## GOAL OF THE EXERCISE
In your answer, print each of the records below exactly.

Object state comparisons
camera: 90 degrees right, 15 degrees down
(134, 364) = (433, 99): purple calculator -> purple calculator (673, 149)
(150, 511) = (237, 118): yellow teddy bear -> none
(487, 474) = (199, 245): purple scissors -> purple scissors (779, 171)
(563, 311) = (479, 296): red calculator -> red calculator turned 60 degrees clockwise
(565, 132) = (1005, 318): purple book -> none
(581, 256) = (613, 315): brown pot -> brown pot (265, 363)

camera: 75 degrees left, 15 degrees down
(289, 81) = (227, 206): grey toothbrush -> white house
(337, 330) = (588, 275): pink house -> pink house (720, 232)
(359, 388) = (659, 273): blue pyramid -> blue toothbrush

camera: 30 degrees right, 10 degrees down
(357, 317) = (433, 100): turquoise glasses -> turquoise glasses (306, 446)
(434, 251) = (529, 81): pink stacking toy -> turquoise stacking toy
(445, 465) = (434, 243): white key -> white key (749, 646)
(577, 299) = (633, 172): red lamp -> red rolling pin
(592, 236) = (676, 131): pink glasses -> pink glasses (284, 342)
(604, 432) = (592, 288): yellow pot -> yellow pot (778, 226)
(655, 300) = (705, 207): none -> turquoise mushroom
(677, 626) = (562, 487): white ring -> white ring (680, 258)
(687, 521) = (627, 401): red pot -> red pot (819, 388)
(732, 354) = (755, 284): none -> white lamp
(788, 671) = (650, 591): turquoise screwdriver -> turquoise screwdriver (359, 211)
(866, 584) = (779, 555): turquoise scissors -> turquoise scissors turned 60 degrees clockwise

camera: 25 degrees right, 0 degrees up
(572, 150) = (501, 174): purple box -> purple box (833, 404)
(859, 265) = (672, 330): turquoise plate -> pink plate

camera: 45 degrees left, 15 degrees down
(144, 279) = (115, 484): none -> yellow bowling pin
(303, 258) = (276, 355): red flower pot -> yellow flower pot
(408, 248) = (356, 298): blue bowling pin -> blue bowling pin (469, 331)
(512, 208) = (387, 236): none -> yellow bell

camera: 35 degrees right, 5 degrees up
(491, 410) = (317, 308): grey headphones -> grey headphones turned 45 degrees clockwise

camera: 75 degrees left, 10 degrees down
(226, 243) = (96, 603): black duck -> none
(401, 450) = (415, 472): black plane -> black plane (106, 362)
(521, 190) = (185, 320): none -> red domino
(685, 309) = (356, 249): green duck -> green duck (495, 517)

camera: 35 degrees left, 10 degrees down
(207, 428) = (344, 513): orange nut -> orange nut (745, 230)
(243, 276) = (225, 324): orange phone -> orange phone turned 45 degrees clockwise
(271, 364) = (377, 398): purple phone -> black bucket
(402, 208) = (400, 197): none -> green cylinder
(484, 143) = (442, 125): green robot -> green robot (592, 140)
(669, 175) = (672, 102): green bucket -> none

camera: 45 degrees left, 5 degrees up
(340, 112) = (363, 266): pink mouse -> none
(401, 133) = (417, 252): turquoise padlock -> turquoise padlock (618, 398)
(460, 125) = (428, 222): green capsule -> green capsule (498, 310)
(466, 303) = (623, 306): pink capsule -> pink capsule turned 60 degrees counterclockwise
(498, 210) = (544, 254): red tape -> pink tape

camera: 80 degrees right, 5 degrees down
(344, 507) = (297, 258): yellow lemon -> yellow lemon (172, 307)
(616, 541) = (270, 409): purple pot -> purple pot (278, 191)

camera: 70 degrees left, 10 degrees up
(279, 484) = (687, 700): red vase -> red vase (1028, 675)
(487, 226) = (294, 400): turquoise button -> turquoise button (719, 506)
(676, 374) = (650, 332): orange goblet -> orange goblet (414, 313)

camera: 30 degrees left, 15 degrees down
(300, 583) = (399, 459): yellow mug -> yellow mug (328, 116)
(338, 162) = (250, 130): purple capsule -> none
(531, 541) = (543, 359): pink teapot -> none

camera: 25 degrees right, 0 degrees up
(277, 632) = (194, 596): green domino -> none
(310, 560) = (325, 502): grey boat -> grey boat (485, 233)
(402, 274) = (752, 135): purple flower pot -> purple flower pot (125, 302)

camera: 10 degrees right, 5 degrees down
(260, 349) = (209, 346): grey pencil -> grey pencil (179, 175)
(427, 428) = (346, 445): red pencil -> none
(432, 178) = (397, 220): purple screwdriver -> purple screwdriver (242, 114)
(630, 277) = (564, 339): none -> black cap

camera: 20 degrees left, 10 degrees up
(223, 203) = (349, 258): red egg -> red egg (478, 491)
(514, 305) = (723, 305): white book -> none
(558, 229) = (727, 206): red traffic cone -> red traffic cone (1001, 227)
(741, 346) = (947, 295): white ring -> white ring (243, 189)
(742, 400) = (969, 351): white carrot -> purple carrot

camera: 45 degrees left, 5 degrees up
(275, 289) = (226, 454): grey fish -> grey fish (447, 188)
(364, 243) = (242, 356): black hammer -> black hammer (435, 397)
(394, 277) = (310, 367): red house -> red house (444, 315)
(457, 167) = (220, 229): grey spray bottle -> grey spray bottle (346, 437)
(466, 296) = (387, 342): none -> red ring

## YOUR RESPONSE
camera: 90 degrees right, 15 degrees down
(134, 364) = (433, 99): purple calculator -> purple calculator (673, 149)
(150, 511) = (237, 118): yellow teddy bear -> none
(487, 474) = (199, 245): purple scissors -> purple scissors (779, 171)
(563, 311) = (479, 296): red calculator -> red calculator turned 60 degrees clockwise
(565, 132) = (1005, 318): purple book -> none
(581, 256) = (613, 315): brown pot -> brown pot (265, 363)

camera: 75 degrees left, 15 degrees down
(289, 81) = (227, 206): grey toothbrush -> white house
(337, 330) = (588, 275): pink house -> pink house (720, 232)
(359, 388) = (659, 273): blue pyramid -> blue toothbrush

camera: 30 degrees right, 10 degrees down
(357, 317) = (433, 100): turquoise glasses -> turquoise glasses (306, 446)
(434, 251) = (529, 81): pink stacking toy -> turquoise stacking toy
(445, 465) = (434, 243): white key -> white key (749, 646)
(577, 299) = (633, 172): red lamp -> red rolling pin
(592, 236) = (676, 131): pink glasses -> pink glasses (284, 342)
(604, 432) = (592, 288): yellow pot -> yellow pot (778, 226)
(655, 300) = (705, 207): none -> turquoise mushroom
(677, 626) = (562, 487): white ring -> white ring (680, 258)
(687, 521) = (627, 401): red pot -> red pot (819, 388)
(732, 354) = (755, 284): none -> white lamp
(788, 671) = (650, 591): turquoise screwdriver -> turquoise screwdriver (359, 211)
(866, 584) = (779, 555): turquoise scissors -> turquoise scissors turned 60 degrees clockwise

camera: 25 degrees right, 0 degrees up
(572, 150) = (501, 174): purple box -> purple box (833, 404)
(859, 265) = (672, 330): turquoise plate -> pink plate

camera: 45 degrees left, 15 degrees down
(144, 279) = (115, 484): none -> yellow bowling pin
(303, 258) = (276, 355): red flower pot -> yellow flower pot
(408, 248) = (356, 298): blue bowling pin -> blue bowling pin (469, 331)
(512, 208) = (387, 236): none -> yellow bell

camera: 35 degrees right, 5 degrees up
(491, 410) = (317, 308): grey headphones -> grey headphones turned 45 degrees clockwise

camera: 75 degrees left, 10 degrees down
(226, 243) = (96, 603): black duck -> none
(401, 450) = (415, 472): black plane -> black plane (106, 362)
(521, 190) = (185, 320): none -> red domino
(685, 309) = (356, 249): green duck -> green duck (495, 517)

camera: 35 degrees left, 10 degrees down
(207, 428) = (344, 513): orange nut -> orange nut (745, 230)
(243, 276) = (225, 324): orange phone -> orange phone turned 45 degrees clockwise
(271, 364) = (377, 398): purple phone -> black bucket
(402, 208) = (400, 197): none -> green cylinder
(484, 143) = (442, 125): green robot -> green robot (592, 140)
(669, 175) = (672, 102): green bucket -> none

camera: 45 degrees left, 5 degrees up
(340, 112) = (363, 266): pink mouse -> none
(401, 133) = (417, 252): turquoise padlock -> turquoise padlock (618, 398)
(460, 125) = (428, 222): green capsule -> green capsule (498, 310)
(466, 303) = (623, 306): pink capsule -> pink capsule turned 60 degrees counterclockwise
(498, 210) = (544, 254): red tape -> pink tape

camera: 80 degrees right, 5 degrees down
(344, 507) = (297, 258): yellow lemon -> yellow lemon (172, 307)
(616, 541) = (270, 409): purple pot -> purple pot (278, 191)

camera: 70 degrees left, 10 degrees up
(279, 484) = (687, 700): red vase -> red vase (1028, 675)
(487, 226) = (294, 400): turquoise button -> turquoise button (719, 506)
(676, 374) = (650, 332): orange goblet -> orange goblet (414, 313)

camera: 30 degrees left, 15 degrees down
(300, 583) = (399, 459): yellow mug -> yellow mug (328, 116)
(338, 162) = (250, 130): purple capsule -> none
(531, 541) = (543, 359): pink teapot -> none

camera: 25 degrees right, 0 degrees up
(277, 632) = (194, 596): green domino -> none
(310, 560) = (325, 502): grey boat -> grey boat (485, 233)
(402, 274) = (752, 135): purple flower pot -> purple flower pot (125, 302)

camera: 10 degrees right, 5 degrees down
(260, 349) = (209, 346): grey pencil -> grey pencil (179, 175)
(427, 428) = (346, 445): red pencil -> none
(432, 178) = (397, 220): purple screwdriver -> purple screwdriver (242, 114)
(630, 277) = (564, 339): none -> black cap

camera: 20 degrees left, 10 degrees up
(223, 203) = (349, 258): red egg -> red egg (478, 491)
(514, 305) = (723, 305): white book -> none
(558, 229) = (727, 206): red traffic cone -> red traffic cone (1001, 227)
(741, 346) = (947, 295): white ring -> white ring (243, 189)
(742, 400) = (969, 351): white carrot -> purple carrot

camera: 45 degrees left, 5 degrees up
(275, 289) = (226, 454): grey fish -> grey fish (447, 188)
(364, 243) = (242, 356): black hammer -> black hammer (435, 397)
(394, 277) = (310, 367): red house -> red house (444, 315)
(457, 167) = (220, 229): grey spray bottle -> grey spray bottle (346, 437)
(466, 296) = (387, 342): none -> red ring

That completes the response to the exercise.